[Records from a data source]
<<<<

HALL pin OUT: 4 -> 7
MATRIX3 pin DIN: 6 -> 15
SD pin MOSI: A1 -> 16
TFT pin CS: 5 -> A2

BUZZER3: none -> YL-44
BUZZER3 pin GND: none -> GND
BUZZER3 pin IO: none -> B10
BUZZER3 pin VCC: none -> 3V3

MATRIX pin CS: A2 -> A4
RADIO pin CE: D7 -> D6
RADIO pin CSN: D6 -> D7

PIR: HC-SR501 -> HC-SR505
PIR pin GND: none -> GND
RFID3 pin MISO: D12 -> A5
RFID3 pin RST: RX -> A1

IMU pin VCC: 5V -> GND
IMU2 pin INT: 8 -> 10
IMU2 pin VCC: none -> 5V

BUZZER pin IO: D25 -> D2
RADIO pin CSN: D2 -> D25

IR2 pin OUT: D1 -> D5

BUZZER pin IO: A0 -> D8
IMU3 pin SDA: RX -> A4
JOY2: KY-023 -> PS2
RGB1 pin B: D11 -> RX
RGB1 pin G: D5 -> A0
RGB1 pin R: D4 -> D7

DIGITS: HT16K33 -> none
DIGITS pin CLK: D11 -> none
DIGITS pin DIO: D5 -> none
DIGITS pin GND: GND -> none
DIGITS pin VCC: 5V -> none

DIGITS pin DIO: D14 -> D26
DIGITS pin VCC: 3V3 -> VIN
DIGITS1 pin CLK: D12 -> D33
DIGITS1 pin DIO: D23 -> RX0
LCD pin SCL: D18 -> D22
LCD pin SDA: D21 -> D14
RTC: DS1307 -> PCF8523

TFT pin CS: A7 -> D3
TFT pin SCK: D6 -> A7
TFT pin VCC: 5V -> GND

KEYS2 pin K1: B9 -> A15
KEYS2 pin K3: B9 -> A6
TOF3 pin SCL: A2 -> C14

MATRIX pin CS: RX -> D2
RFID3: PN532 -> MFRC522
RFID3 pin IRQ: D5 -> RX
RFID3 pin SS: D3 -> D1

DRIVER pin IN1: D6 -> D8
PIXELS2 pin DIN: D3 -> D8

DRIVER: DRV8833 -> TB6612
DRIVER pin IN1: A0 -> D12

>>>>

AIM OF THE TASK
Could you return all of the entries exactly as they stand?

SOLUTION TO THE PROBLEM
HALL pin OUT: 4 -> 7
MATRIX3 pin DIN: 6 -> 15
SD pin MOSI: A1 -> 16
TFT pin CS: 5 -> A2

BUZZER3: none -> YL-44
BUZZER3 pin GND: none -> GND
BUZZER3 pin IO: none -> B10
BUZZER3 pin VCC: none -> 3V3

MATRIX pin CS: A2 -> A4
RADIO pin CE: D7 -> D6
RADIO pin CSN: D6 -> D7

PIR: HC-SR501 -> HC-SR505
PIR pin GND: none -> GND
RFID3 pin MISO: D12 -> A5
RFID3 pin RST: RX -> A1

IMU pin VCC: 5V -> GND
IMU2 pin INT: 8 -> 10
IMU2 pin VCC: none -> 5V

BUZZER pin IO: D25 -> D2
RADIO pin CSN: D2 -> D25

IR2 pin OUT: D1 -> D5

BUZZER pin IO: A0 -> D8
IMU3 pin SDA: RX -> A4
JOY2: KY-023 -> PS2
RGB1 pin B: D11 -> RX
RGB1 pin G: D5 -> A0
RGB1 pin R: D4 -> D7

DIGITS: HT16K33 -> none
DIGITS pin CLK: D11 -> none
DIGITS pin DIO: D5 -> none
DIGITS pin GND: GND -> none
DIGITS pin VCC: 5V -> none

DIGITS pin DIO: D14 -> D26
DIGITS pin VCC: 3V3 -> VIN
DIGITS1 pin CLK: D12 -> D33
DIGITS1 pin DIO: D23 -> RX0
LCD pin SCL: D18 -> D22
LCD pin SDA: D21 -> D14
RTC: DS1307 -> PCF8523

TFT pin CS: A7 -> D3
TFT pin SCK: D6 -> A7
TFT pin VCC: 5V -> GND

KEYS2 pin K1: B9 -> A15
KEYS2 pin K3: B9 -> A6
TOF3 pin SCL: A2 -> C14

MATRIX pin CS: RX -> D2
RFID3: PN532 -> MFRC522
RFID3 pin IRQ: D5 -> RX
RFID3 pin SS: D3 -> D1

DRIVER pin IN1: D6 -> D8
PIXELS2 pin DIN: D3 -> D8

DRIVER: DRV8833 -> TB6612
DRIVER pin IN1: A0 -> D12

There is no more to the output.